> EXERCISE: Below are records; copy every line among them that contains the word "blue".
PROVIDED RECORDS: Begin
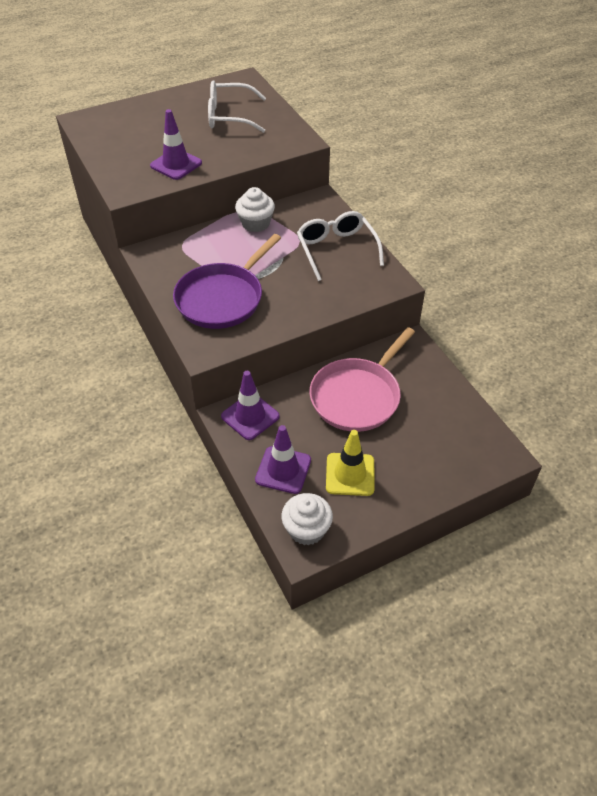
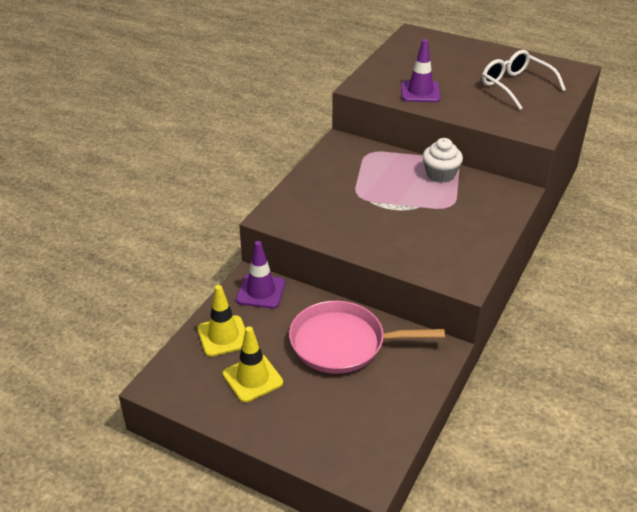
camera: 55 degrees right, 10 degrees down
purple pan [173,234,281,329] -> none
purple traffic cone [255,425,311,494] -> yellow traffic cone [197,285,245,357]
white cupcake [282,493,333,545] -> none
white glasses [297,211,384,281] -> none

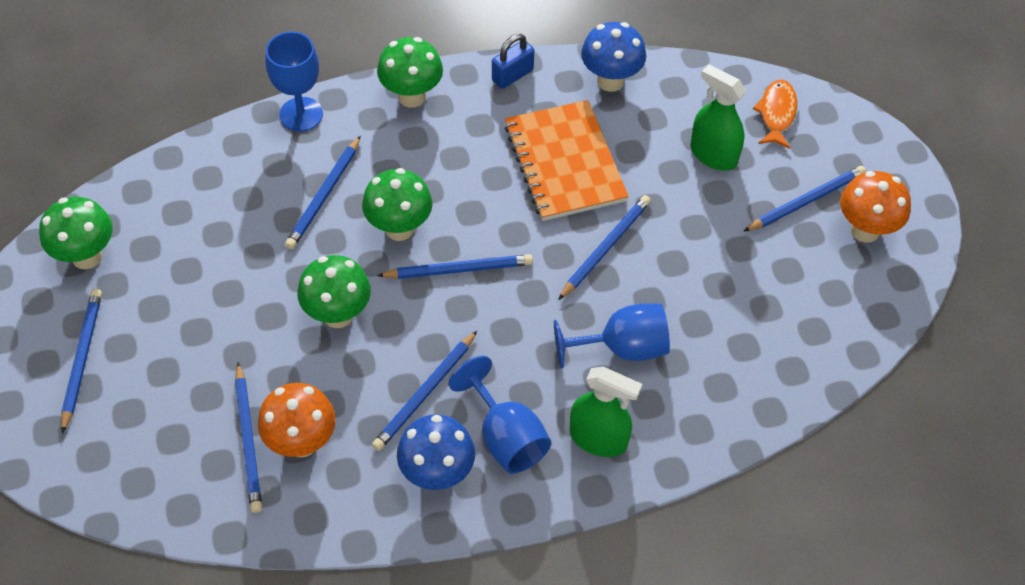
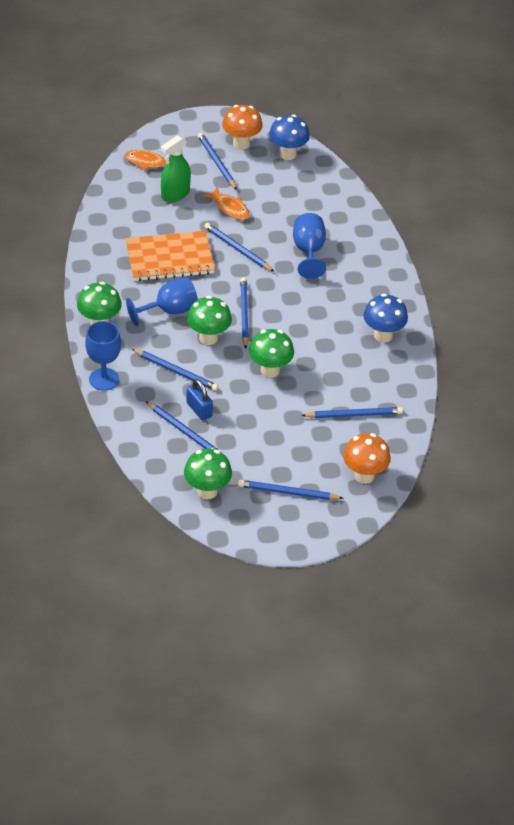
camera: 85 degrees left, 10 degrees down
orange mushroom [258,383,336,457] -> orange mushroom moved to [343,433,391,484]
blue pencil [372,331,477,451] -> blue pencil moved to [146,401,222,453]
blue goblet [448,356,551,474] -> blue goblet moved to [126,277,198,326]
blue padlock [492,34,534,89] -> blue padlock moved to [186,379,213,421]
green spray bottle [570,367,642,457] -> none
blue mushroom [581,22,646,92] -> blue mushroom moved to [269,115,310,160]
none -> orange fish [203,187,250,220]

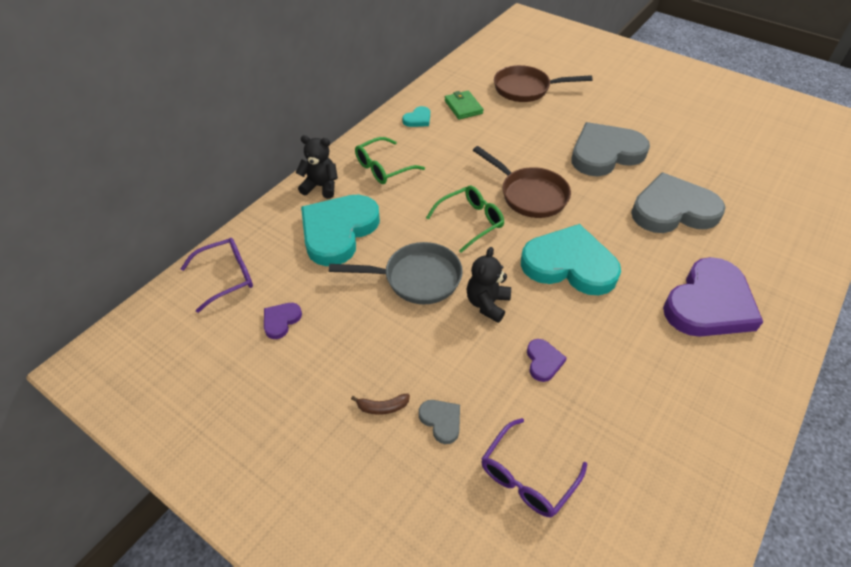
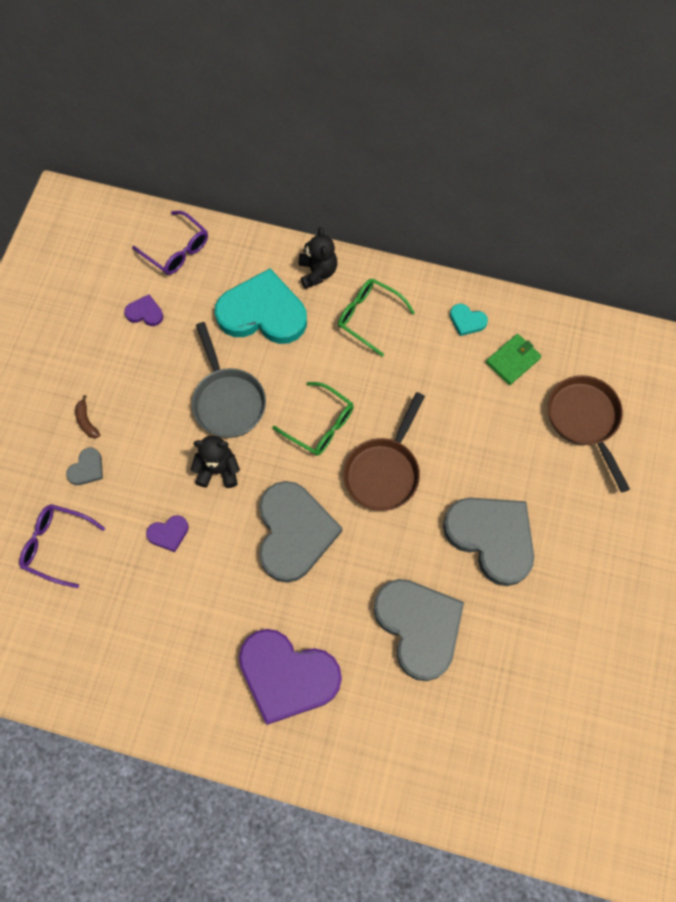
camera: 70 degrees right, 20 degrees up
turquoise heart [521,224,621,295] -> grey heart [259,481,342,583]

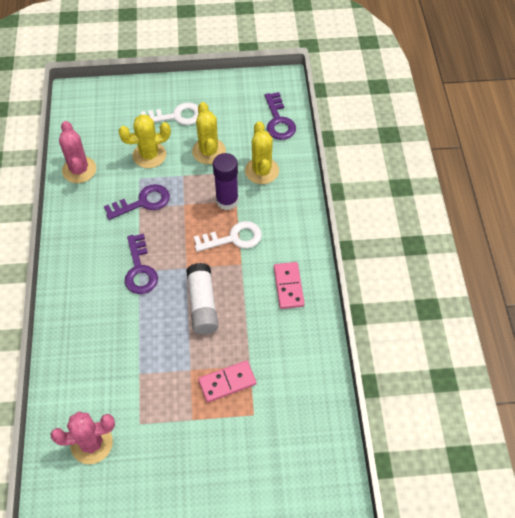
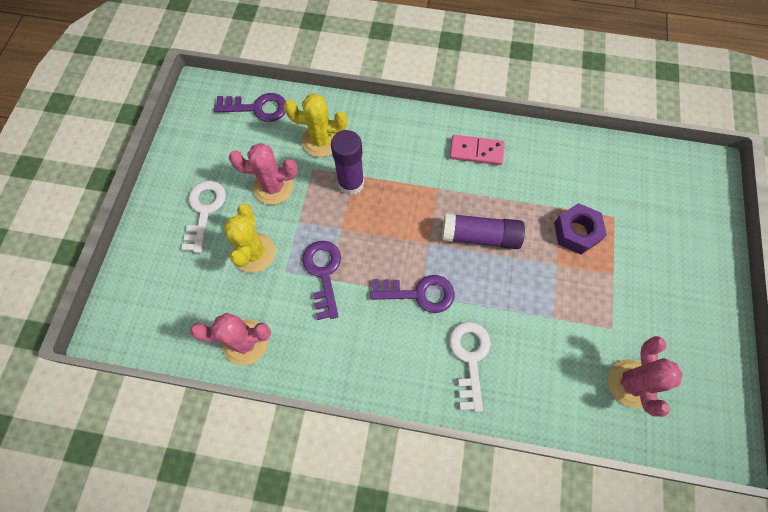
camera: 75 degrees left, 10 degrees up
white glue stick [186,263,219,334] -> purple glue stick [442,213,525,249]
yellow cactus [192,102,226,164] -> pink cactus [229,143,298,205]
white key [194,221,262,252] -> white key moved to [449,322,491,412]
pink domino [198,360,256,402] -> purple nut [554,203,607,254]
PROVIDED RECORDS: End
> TASK RESULT:
blue pencil [372,331,477,451] -> blue pencil moved to [146,401,222,453]
blue goblet [448,356,551,474] -> blue goblet moved to [126,277,198,326]
blue padlock [492,34,534,89] -> blue padlock moved to [186,379,213,421]
blue mushroom [581,22,646,92] -> blue mushroom moved to [269,115,310,160]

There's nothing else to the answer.